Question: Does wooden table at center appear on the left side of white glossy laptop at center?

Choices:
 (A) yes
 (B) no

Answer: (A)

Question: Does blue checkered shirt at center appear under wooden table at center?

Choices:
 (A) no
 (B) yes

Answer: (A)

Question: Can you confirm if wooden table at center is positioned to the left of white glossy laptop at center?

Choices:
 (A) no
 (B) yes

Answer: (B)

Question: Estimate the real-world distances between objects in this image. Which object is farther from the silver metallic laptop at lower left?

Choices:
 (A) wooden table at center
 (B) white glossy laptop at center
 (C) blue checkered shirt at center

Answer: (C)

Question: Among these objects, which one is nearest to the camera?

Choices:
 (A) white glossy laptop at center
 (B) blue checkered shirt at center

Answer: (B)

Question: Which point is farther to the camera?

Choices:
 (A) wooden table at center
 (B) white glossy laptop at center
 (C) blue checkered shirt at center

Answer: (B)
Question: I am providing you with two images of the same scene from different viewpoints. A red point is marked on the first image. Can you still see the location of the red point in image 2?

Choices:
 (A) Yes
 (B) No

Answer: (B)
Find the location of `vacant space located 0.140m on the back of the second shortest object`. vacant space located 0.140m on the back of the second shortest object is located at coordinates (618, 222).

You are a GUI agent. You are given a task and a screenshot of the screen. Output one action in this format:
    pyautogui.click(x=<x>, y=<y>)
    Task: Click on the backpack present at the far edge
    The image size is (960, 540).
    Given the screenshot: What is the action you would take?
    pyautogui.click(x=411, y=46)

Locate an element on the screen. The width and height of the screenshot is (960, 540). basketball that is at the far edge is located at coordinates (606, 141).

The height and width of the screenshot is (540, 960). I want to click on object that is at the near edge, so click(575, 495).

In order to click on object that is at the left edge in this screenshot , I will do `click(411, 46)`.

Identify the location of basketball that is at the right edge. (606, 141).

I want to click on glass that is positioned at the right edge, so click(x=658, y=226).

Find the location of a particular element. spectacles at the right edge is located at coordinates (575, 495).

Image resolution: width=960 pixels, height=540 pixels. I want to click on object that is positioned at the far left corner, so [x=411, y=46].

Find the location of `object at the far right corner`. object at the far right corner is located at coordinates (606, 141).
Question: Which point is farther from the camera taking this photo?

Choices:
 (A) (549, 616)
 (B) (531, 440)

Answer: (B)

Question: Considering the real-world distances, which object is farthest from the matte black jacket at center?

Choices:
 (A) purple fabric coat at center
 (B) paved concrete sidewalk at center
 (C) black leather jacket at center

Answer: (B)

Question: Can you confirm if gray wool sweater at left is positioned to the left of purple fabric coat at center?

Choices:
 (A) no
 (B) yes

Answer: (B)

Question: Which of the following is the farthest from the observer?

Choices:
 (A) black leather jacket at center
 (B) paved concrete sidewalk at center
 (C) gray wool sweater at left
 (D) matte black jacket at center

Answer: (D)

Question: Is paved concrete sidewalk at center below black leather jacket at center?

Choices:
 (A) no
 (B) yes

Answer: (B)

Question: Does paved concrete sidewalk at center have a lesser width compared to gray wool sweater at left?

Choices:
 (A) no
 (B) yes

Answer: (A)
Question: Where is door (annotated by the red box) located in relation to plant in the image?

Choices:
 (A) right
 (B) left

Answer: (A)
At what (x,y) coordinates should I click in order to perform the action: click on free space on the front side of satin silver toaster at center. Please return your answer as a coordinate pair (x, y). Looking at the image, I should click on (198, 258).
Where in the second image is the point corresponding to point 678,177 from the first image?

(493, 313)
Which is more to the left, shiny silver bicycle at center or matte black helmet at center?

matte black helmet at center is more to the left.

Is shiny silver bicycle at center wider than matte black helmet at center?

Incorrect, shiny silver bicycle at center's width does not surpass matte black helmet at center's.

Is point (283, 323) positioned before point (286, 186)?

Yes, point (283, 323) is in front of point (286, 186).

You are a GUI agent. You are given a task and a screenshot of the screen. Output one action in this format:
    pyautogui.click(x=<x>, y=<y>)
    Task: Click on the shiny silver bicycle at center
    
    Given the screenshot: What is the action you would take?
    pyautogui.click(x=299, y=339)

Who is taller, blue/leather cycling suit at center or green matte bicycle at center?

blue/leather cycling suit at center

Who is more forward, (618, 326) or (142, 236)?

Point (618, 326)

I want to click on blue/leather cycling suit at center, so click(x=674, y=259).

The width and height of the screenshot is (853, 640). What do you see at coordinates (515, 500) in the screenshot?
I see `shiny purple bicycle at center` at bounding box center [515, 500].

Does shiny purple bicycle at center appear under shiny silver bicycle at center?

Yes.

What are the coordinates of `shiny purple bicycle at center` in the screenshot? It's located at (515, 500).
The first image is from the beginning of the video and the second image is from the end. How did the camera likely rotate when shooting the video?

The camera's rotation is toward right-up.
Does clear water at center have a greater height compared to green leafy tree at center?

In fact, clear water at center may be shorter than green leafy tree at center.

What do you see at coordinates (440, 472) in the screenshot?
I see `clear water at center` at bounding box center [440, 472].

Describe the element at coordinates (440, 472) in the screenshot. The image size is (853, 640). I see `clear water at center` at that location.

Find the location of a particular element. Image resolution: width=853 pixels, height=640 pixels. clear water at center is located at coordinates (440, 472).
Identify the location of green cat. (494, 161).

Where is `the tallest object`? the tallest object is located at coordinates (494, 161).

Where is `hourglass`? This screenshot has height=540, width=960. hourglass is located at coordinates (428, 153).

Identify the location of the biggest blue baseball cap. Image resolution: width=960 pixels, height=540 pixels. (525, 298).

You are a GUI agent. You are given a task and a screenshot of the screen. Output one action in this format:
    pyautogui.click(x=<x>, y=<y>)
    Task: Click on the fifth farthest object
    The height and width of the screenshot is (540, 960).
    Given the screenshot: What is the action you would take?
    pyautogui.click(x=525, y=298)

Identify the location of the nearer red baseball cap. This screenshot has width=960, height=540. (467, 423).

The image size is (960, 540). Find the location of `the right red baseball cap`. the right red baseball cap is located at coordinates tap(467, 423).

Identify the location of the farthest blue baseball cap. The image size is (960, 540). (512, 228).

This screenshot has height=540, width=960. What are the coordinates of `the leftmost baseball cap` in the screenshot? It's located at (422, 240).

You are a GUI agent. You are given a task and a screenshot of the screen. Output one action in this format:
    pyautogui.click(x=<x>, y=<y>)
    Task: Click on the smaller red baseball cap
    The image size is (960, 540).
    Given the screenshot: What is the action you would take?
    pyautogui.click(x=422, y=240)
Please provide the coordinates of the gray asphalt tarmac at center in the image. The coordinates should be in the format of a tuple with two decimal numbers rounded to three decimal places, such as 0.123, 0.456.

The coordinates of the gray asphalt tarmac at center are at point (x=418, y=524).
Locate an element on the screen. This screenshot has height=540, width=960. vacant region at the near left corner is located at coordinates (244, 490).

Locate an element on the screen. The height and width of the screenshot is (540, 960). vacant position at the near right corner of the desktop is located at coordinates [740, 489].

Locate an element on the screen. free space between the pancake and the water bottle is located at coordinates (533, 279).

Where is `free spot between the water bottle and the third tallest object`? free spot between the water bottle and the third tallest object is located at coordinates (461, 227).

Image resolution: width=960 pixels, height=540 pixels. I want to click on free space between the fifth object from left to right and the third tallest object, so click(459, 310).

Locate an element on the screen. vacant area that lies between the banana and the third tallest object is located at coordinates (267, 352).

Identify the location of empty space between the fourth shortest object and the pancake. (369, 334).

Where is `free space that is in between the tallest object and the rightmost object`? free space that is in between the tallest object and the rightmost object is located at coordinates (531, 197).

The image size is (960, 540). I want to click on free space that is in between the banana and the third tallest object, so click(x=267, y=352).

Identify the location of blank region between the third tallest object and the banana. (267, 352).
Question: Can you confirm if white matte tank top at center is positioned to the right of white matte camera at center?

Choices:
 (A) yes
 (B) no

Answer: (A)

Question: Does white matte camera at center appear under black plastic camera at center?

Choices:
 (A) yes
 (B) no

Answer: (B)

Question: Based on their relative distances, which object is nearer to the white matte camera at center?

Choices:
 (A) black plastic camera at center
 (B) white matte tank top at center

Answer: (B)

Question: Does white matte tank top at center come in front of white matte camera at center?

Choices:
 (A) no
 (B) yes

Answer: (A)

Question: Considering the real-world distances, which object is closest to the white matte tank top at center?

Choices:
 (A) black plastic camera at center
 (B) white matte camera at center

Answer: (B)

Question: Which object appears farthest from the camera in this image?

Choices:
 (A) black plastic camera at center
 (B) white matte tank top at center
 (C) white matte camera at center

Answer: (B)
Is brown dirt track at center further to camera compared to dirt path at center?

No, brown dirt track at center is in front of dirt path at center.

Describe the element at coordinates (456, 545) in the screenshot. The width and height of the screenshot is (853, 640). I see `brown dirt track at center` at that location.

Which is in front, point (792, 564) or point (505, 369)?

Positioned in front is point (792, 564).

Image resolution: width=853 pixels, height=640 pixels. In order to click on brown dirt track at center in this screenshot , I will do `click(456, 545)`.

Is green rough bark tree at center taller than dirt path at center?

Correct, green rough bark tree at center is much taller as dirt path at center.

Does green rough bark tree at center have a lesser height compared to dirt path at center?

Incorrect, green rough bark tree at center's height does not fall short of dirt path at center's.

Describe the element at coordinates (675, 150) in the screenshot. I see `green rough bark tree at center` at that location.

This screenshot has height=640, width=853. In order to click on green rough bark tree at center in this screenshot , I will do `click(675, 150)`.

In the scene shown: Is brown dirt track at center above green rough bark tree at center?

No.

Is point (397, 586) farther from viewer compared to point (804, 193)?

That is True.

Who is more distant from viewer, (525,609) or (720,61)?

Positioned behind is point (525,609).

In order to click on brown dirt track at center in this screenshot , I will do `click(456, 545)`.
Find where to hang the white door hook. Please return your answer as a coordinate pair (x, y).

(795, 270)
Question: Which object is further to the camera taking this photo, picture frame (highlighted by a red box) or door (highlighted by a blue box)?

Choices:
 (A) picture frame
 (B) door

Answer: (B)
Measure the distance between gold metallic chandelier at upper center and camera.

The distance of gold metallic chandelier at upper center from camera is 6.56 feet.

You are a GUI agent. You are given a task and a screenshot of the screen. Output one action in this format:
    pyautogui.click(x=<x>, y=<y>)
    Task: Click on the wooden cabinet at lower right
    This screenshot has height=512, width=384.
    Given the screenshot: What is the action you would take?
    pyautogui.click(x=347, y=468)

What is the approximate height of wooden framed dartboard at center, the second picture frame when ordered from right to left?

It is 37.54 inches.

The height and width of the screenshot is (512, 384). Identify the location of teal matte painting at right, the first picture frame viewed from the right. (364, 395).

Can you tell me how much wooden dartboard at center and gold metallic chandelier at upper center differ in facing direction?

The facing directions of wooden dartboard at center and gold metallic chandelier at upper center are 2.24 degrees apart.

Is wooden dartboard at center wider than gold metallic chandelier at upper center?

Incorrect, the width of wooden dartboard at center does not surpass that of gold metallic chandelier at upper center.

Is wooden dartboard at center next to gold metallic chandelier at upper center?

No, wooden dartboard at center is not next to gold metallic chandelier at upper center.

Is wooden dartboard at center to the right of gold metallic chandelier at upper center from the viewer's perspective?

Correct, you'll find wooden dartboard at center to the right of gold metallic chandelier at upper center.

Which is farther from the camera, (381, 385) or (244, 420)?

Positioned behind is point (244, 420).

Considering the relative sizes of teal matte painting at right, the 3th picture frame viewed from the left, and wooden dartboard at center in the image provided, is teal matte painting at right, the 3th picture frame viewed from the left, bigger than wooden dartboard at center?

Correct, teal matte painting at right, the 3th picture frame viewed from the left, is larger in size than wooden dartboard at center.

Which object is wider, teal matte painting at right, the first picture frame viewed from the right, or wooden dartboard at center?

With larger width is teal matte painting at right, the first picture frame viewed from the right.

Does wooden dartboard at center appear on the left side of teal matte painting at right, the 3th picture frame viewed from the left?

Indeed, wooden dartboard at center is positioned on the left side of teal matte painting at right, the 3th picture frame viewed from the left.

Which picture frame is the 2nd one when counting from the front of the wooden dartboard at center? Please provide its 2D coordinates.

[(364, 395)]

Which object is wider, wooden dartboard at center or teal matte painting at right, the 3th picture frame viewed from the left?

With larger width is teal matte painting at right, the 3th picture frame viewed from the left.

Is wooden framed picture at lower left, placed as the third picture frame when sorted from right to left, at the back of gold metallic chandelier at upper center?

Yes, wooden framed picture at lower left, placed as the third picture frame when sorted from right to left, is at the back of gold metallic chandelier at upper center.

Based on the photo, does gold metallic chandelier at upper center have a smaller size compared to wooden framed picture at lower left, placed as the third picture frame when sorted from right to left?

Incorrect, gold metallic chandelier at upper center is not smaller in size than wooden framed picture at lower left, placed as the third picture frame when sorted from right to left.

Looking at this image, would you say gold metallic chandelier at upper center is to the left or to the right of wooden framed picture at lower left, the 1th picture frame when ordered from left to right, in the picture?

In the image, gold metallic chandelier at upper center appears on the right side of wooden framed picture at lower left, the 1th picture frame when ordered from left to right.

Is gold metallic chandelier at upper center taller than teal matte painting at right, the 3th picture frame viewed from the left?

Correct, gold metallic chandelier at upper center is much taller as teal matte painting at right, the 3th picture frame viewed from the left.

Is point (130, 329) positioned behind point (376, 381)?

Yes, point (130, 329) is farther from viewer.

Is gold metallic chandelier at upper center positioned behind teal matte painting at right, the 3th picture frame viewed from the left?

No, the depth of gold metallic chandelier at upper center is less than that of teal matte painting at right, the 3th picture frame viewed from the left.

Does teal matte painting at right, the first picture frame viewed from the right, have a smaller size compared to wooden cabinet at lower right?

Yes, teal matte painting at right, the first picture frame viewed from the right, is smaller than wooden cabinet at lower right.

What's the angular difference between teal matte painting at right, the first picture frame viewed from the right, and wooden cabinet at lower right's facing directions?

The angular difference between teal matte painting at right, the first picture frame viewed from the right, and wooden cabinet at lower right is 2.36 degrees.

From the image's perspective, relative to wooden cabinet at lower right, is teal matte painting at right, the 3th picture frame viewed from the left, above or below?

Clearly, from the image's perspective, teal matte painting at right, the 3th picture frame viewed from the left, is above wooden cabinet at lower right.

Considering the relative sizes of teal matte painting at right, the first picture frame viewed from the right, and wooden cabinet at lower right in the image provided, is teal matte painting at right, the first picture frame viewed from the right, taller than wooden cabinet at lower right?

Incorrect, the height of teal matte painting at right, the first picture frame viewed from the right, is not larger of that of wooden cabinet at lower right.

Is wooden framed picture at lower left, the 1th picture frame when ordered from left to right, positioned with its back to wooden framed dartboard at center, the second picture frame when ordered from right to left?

==*==

◆ WHAT IS REQUIRED ◆
Reproduce the data verbatim, starting with its first line and going on through the line that contains "Question: Which point is farther to", with both of those lines included.

◆ OUTPUT BELOW ◆
Question: Does wooden table at center appear on the left side of white glossy laptop at center?

Choices:
 (A) yes
 (B) no

Answer: (A)

Question: Does blue checkered shirt at center appear under wooden table at center?

Choices:
 (A) no
 (B) yes

Answer: (A)

Question: Can you confirm if wooden table at center is positioned to the left of white glossy laptop at center?

Choices:
 (A) no
 (B) yes

Answer: (B)

Question: Estimate the real-world distances between objects in this image. Which object is farther from the silver metallic laptop at lower left?

Choices:
 (A) wooden table at center
 (B) white glossy laptop at center
 (C) blue checkered shirt at center

Answer: (C)

Question: Among these objects, which one is nearest to the camera?

Choices:
 (A) white glossy laptop at center
 (B) blue checkered shirt at center

Answer: (B)

Question: Which point is farther to the camera?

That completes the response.